THE DATA: Begin

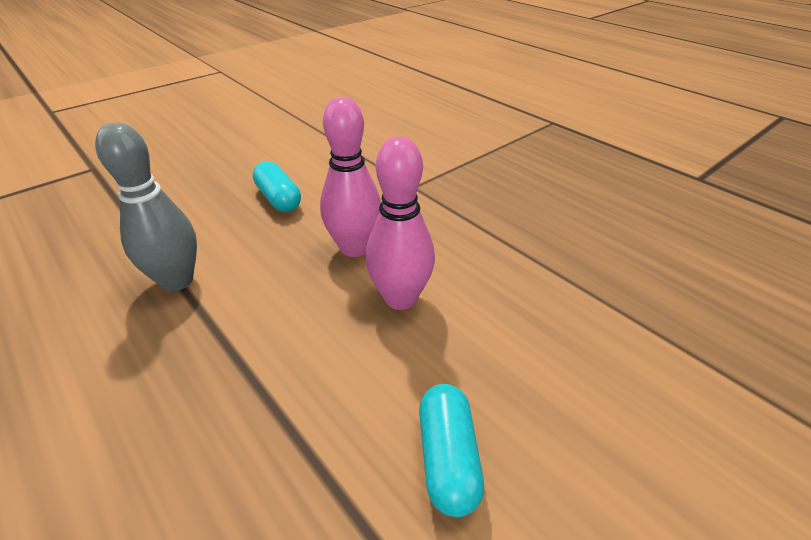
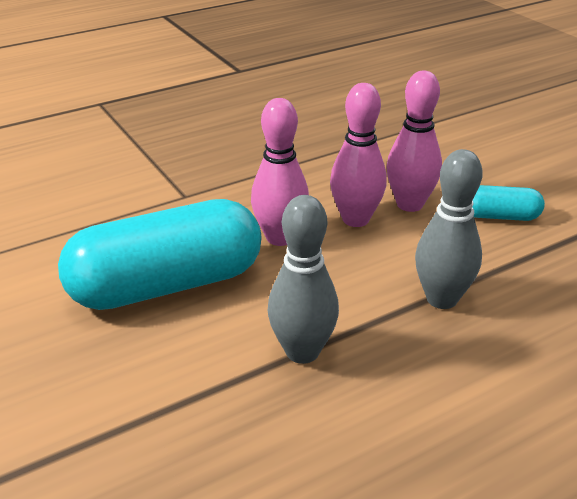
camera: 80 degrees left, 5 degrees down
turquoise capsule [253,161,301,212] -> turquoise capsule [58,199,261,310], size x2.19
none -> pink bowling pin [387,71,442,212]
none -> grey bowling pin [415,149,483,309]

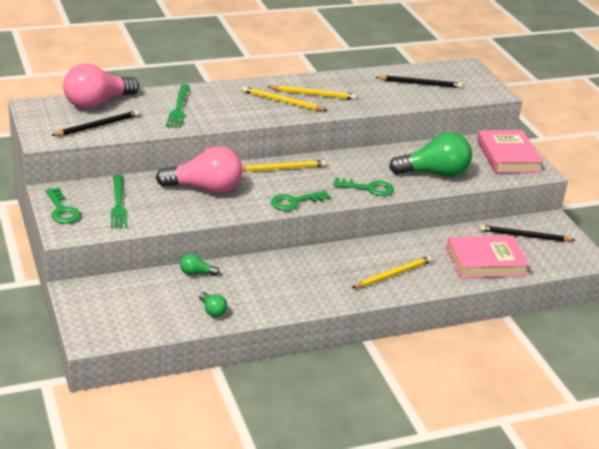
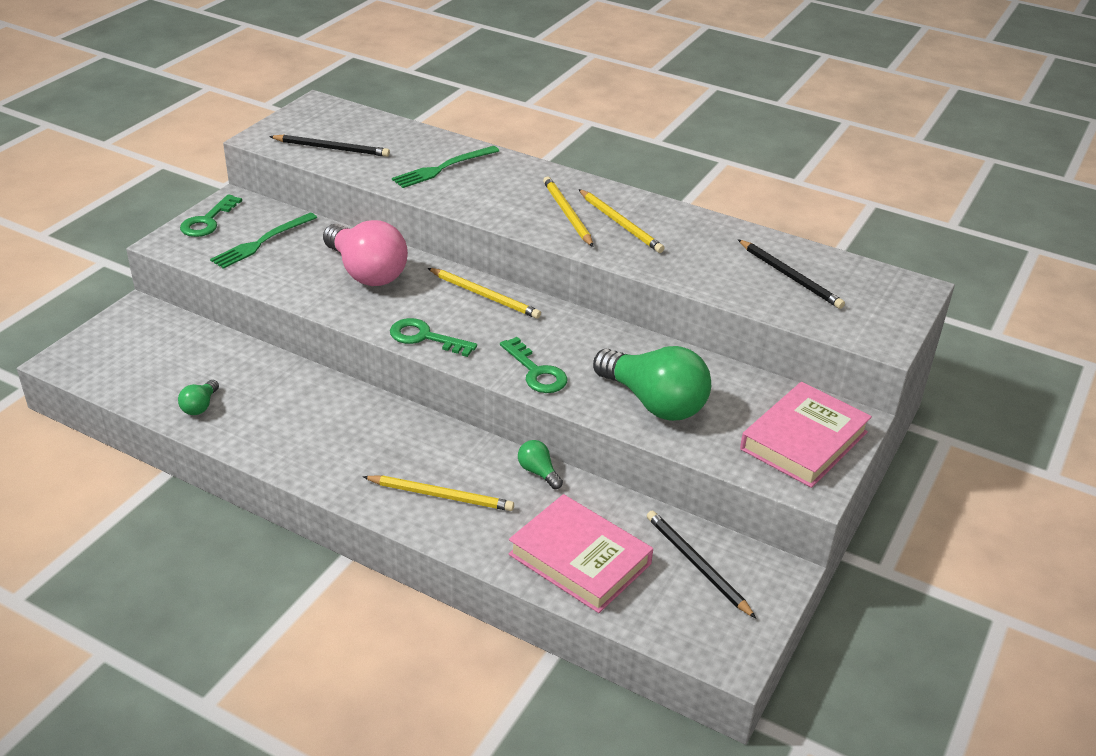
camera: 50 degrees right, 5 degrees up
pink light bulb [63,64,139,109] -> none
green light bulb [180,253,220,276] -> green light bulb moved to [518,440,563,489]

THE DATA: End
THE DATA: Begin

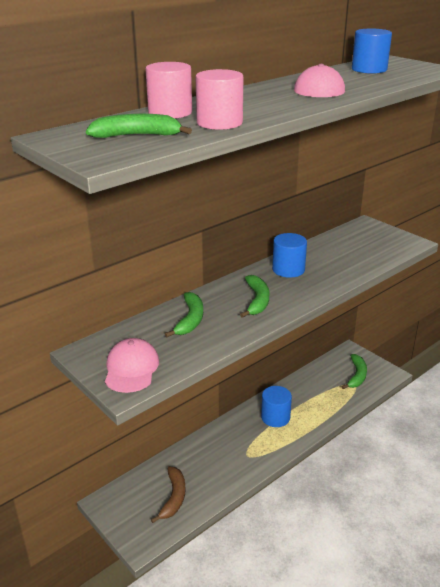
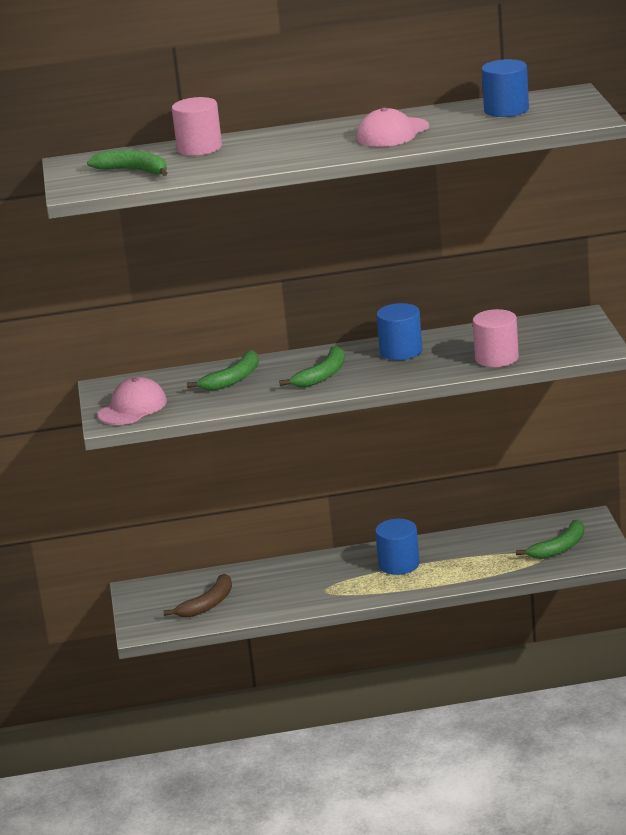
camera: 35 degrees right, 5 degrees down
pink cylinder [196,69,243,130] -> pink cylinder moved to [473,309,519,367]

THE DATA: End

PROBLEM DESCRIPTION
Of the lines above, copy each that contains "right".

EXERCISE ANSWER
camera: 50 degrees right, 5 degrees up
camera: 35 degrees right, 5 degrees down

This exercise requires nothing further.